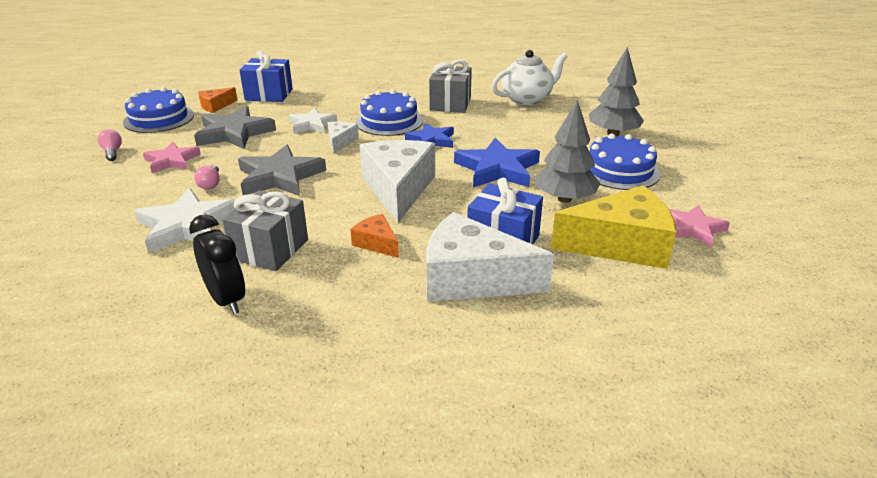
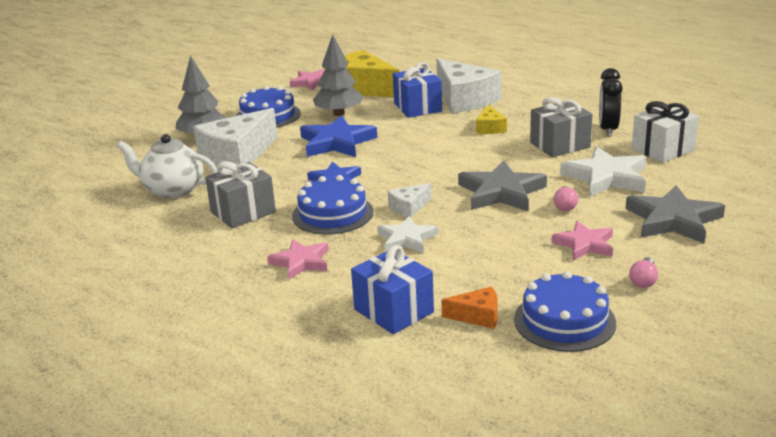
camera: 135 degrees left, 5 degrees down
(134, 291) = (663, 150): none -> white gift
(210, 184) = (565, 206): pink light bulb -> pink light bulb turned 150 degrees clockwise
(234, 133) = (495, 259): grey star -> grey star (673, 220)
(359, 96) = (301, 262): none -> pink star
(376, 243) = (490, 128): orange cheese -> yellow cheese
(398, 189) = (427, 153): white cheese -> white cheese (237, 156)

● ● ● ● ● ● ●

» **What you need to do**
Retype every entry above exactly, leaving out the pictures.

» **Exercise answer**
camera: 135 degrees left, 5 degrees down
(134, 291) = (663, 150): none -> white gift
(210, 184) = (565, 206): pink light bulb -> pink light bulb turned 150 degrees clockwise
(234, 133) = (495, 259): grey star -> grey star (673, 220)
(359, 96) = (301, 262): none -> pink star
(376, 243) = (490, 128): orange cheese -> yellow cheese
(398, 189) = (427, 153): white cheese -> white cheese (237, 156)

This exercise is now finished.